> _Exercise task_
Copy out every one of the rows below verbatim, changing nothing.

## Begin Raw records

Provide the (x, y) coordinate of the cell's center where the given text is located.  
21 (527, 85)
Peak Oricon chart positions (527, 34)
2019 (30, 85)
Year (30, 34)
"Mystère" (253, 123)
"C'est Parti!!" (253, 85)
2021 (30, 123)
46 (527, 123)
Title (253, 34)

## End Raw records

> _Full output_
Provide the (x, y) coordinate of the cell's center where the given text is located.  
21 (527, 85)
Peak Oricon chart positions (527, 34)
2019 (30, 85)
Year (30, 34)
"Mystère" (253, 123)
"C'est Parti!!" (253, 85)
2021 (30, 123)
46 (527, 123)
Title (253, 34)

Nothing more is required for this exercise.